>>
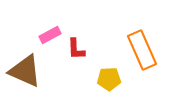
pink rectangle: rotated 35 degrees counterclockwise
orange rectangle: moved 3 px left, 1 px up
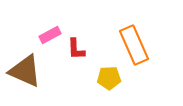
orange rectangle: moved 8 px left, 5 px up
yellow pentagon: moved 1 px up
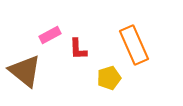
red L-shape: moved 2 px right
brown triangle: rotated 15 degrees clockwise
yellow pentagon: rotated 15 degrees counterclockwise
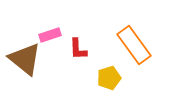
pink rectangle: rotated 10 degrees clockwise
orange rectangle: rotated 12 degrees counterclockwise
brown triangle: moved 12 px up
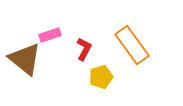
orange rectangle: moved 2 px left
red L-shape: moved 6 px right; rotated 150 degrees counterclockwise
yellow pentagon: moved 8 px left, 1 px up
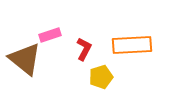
orange rectangle: rotated 57 degrees counterclockwise
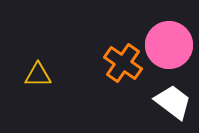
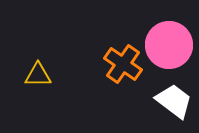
orange cross: moved 1 px down
white trapezoid: moved 1 px right, 1 px up
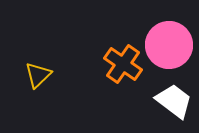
yellow triangle: rotated 44 degrees counterclockwise
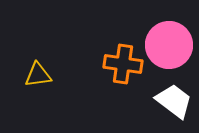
orange cross: rotated 27 degrees counterclockwise
yellow triangle: rotated 36 degrees clockwise
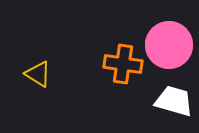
yellow triangle: moved 1 px up; rotated 40 degrees clockwise
white trapezoid: rotated 21 degrees counterclockwise
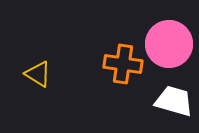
pink circle: moved 1 px up
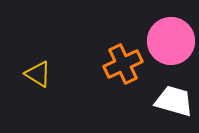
pink circle: moved 2 px right, 3 px up
orange cross: rotated 33 degrees counterclockwise
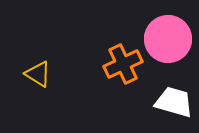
pink circle: moved 3 px left, 2 px up
white trapezoid: moved 1 px down
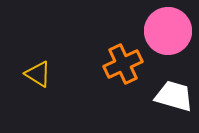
pink circle: moved 8 px up
white trapezoid: moved 6 px up
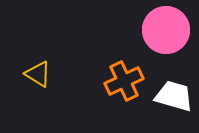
pink circle: moved 2 px left, 1 px up
orange cross: moved 1 px right, 17 px down
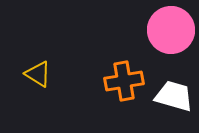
pink circle: moved 5 px right
orange cross: rotated 15 degrees clockwise
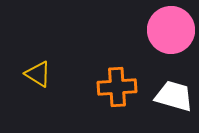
orange cross: moved 7 px left, 6 px down; rotated 6 degrees clockwise
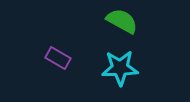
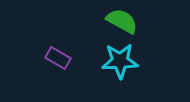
cyan star: moved 7 px up
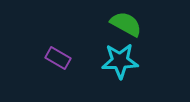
green semicircle: moved 4 px right, 3 px down
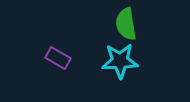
green semicircle: rotated 128 degrees counterclockwise
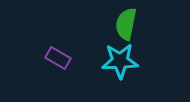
green semicircle: rotated 20 degrees clockwise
<<
* Kısa alıştırma: Yukarıdaki verilerin tüm satırlarını yeniden yaz. Her yerde "orange cross" ifadesini "purple cross" ile değiştir, geri kalan her şeyi olduğu gibi bırak ve resim satırlarını yanıta alma.

* Yazılı yanıt:
pink rectangle: rotated 35 degrees counterclockwise
orange rectangle: moved 3 px left, 1 px up
orange rectangle: moved 8 px left, 5 px up
yellow pentagon: moved 1 px up
red L-shape: moved 2 px right
brown triangle: rotated 15 degrees clockwise
yellow pentagon: rotated 15 degrees counterclockwise
pink rectangle: rotated 10 degrees clockwise
orange rectangle: rotated 12 degrees counterclockwise
brown triangle: moved 12 px up
orange rectangle: moved 2 px left
red L-shape: moved 6 px right; rotated 150 degrees counterclockwise
yellow pentagon: moved 8 px left, 1 px up
orange rectangle: rotated 57 degrees counterclockwise
purple cross: moved 1 px down
white trapezoid: moved 1 px right, 1 px up
yellow triangle: rotated 44 degrees counterclockwise
purple cross: rotated 27 degrees counterclockwise
yellow triangle: rotated 36 degrees clockwise
yellow triangle: moved 1 px up; rotated 40 degrees clockwise
white trapezoid: rotated 21 degrees counterclockwise
pink circle: moved 1 px up
pink circle: moved 2 px right, 3 px up
purple cross: rotated 33 degrees counterclockwise
pink circle: moved 3 px left, 2 px up
white trapezoid: moved 1 px down
pink circle: moved 8 px up
white trapezoid: moved 6 px up
pink circle: moved 2 px left, 1 px up
purple cross: moved 1 px right, 17 px down
pink circle: moved 5 px right
purple cross: rotated 15 degrees clockwise
purple cross: moved 7 px left, 6 px down; rotated 6 degrees clockwise
cyan star: moved 7 px up
green semicircle: moved 4 px right, 3 px down
green semicircle: rotated 128 degrees counterclockwise
green semicircle: rotated 20 degrees clockwise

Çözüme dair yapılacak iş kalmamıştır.